> Activity
Only the lines of the listing below that run from the line with "none -> lime slope C4:C5 level 2 top 5" through the line with "white brick C1" are to be set down, word for word. Pictures stay out.

> Study material
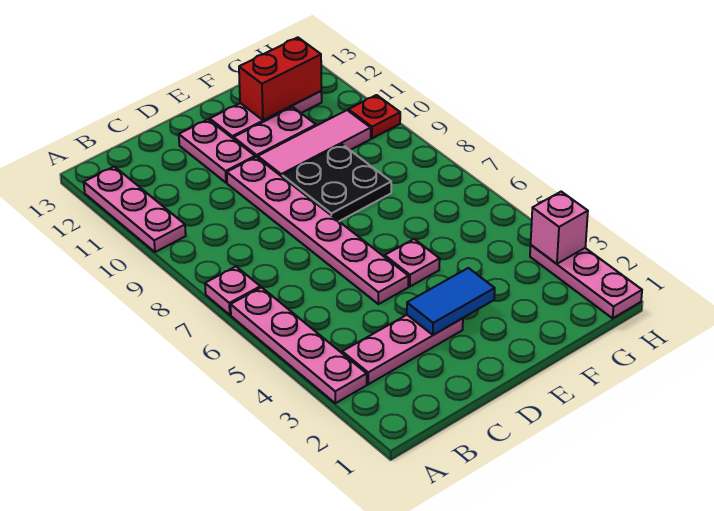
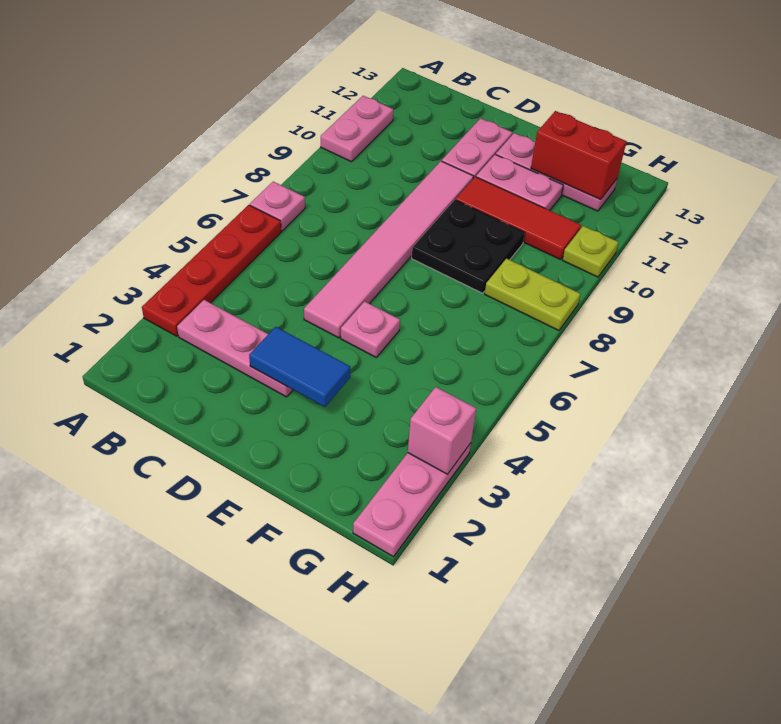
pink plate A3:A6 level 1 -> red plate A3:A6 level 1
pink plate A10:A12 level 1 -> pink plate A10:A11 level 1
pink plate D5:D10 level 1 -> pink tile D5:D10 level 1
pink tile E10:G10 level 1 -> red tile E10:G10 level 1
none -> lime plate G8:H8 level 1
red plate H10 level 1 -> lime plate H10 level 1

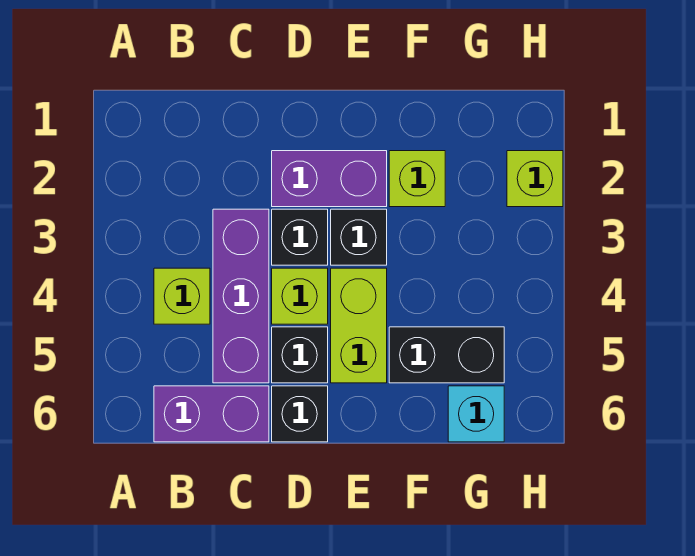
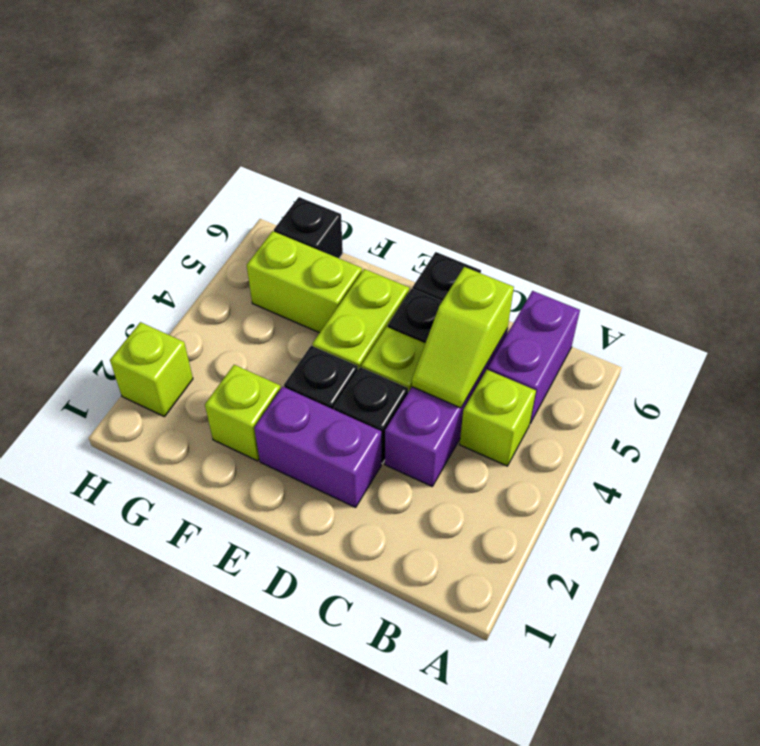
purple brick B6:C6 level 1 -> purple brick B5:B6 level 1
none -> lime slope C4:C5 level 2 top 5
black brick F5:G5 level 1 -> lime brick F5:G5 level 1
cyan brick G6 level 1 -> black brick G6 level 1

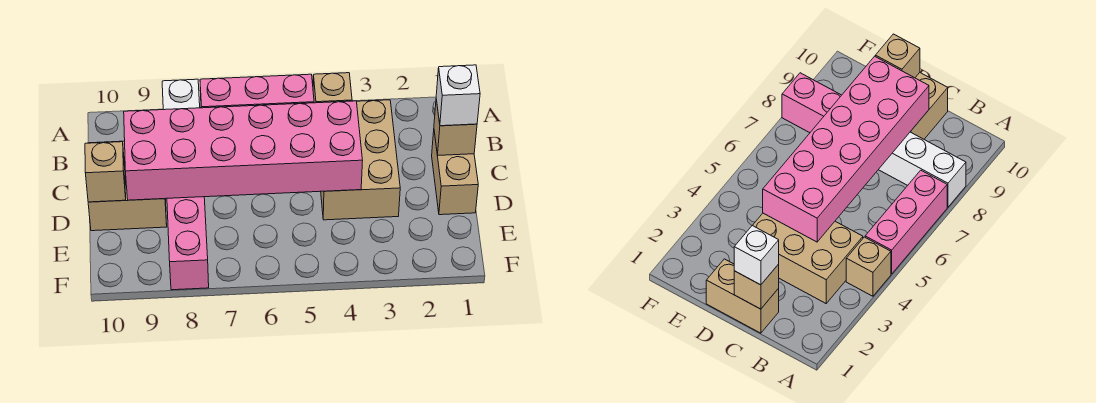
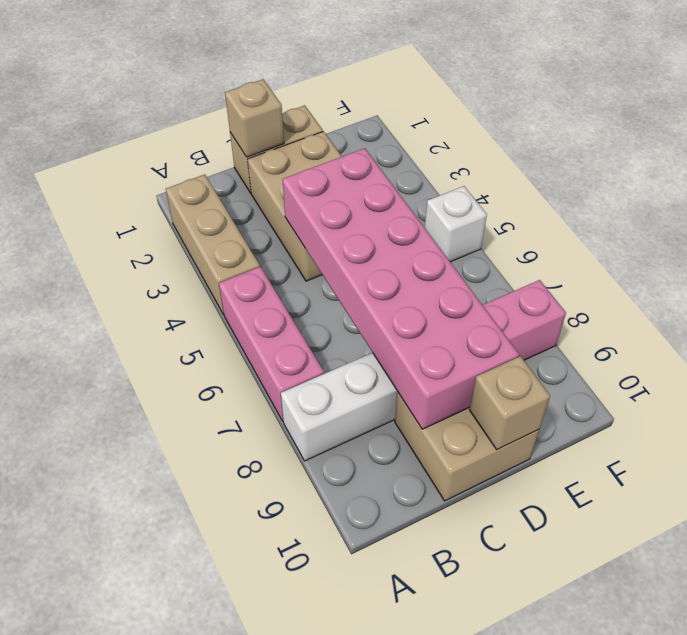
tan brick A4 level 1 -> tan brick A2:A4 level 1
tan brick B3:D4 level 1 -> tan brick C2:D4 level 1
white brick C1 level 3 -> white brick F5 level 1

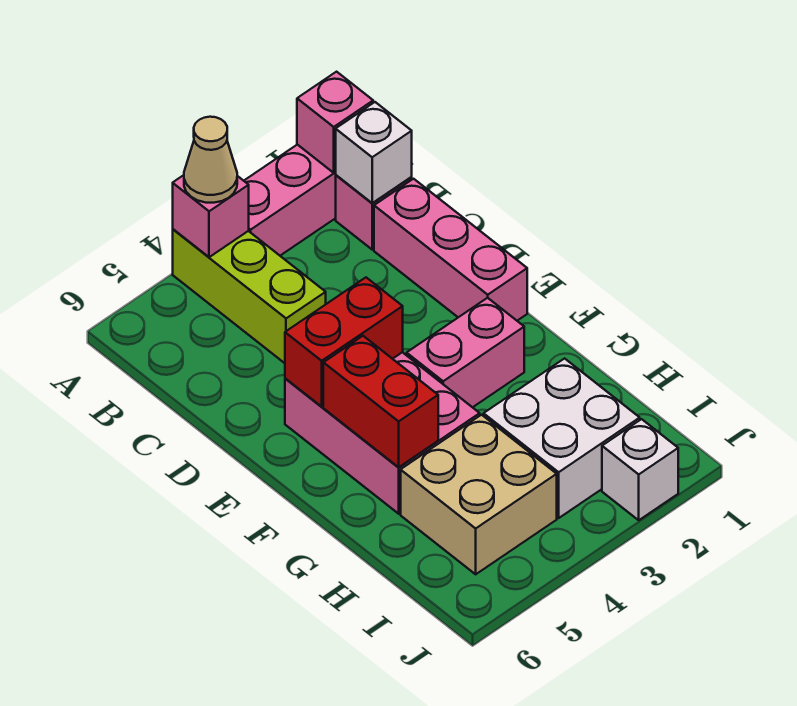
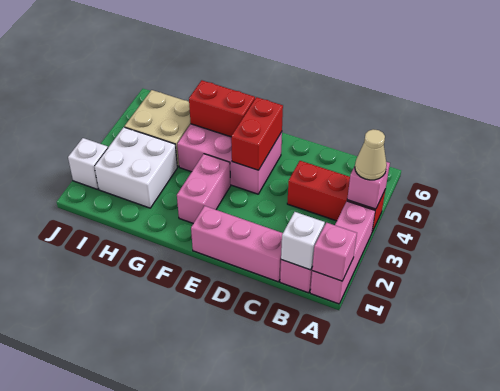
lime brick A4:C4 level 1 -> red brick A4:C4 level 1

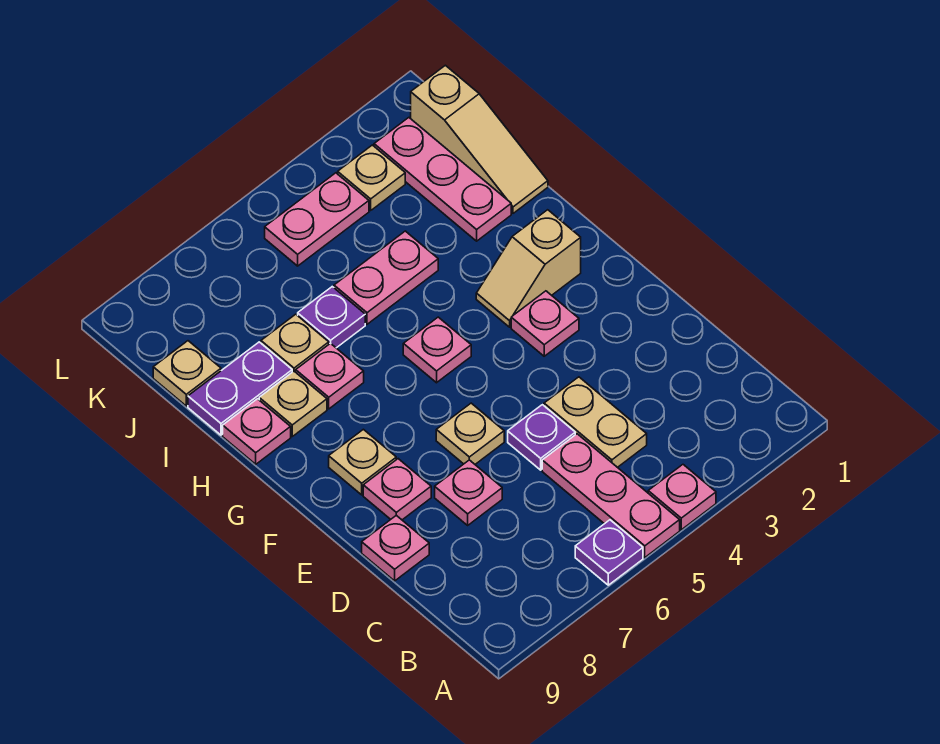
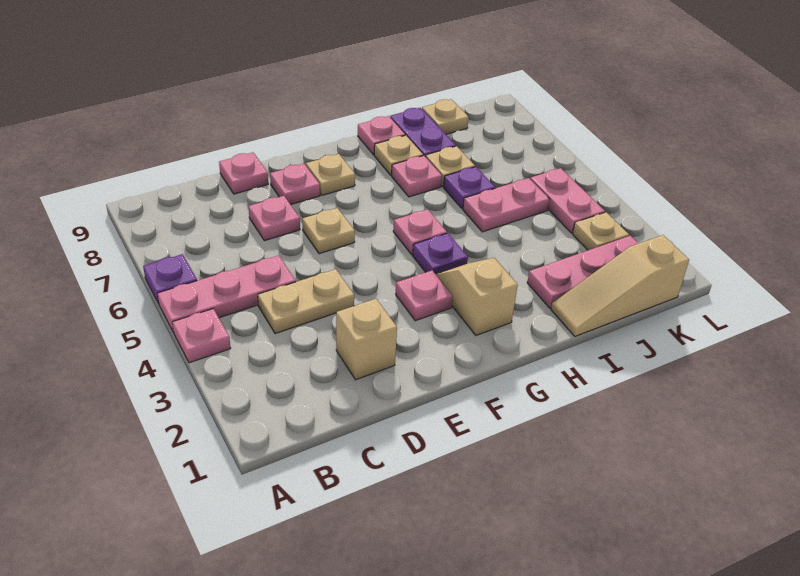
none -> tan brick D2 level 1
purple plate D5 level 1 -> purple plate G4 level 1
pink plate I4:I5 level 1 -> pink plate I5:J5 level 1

> Problem solution
none -> lime slope C4:C5 level 2 top 5
black brick F5:G5 level 1 -> lime brick F5:G5 level 1
cyan brick G6 level 1 -> black brick G6 level 1

tan brick A4 level 1 -> tan brick A2:A4 level 1
tan brick B3:D4 level 1 -> tan brick C2:D4 level 1
white brick C1 level 3 -> white brick F5 level 1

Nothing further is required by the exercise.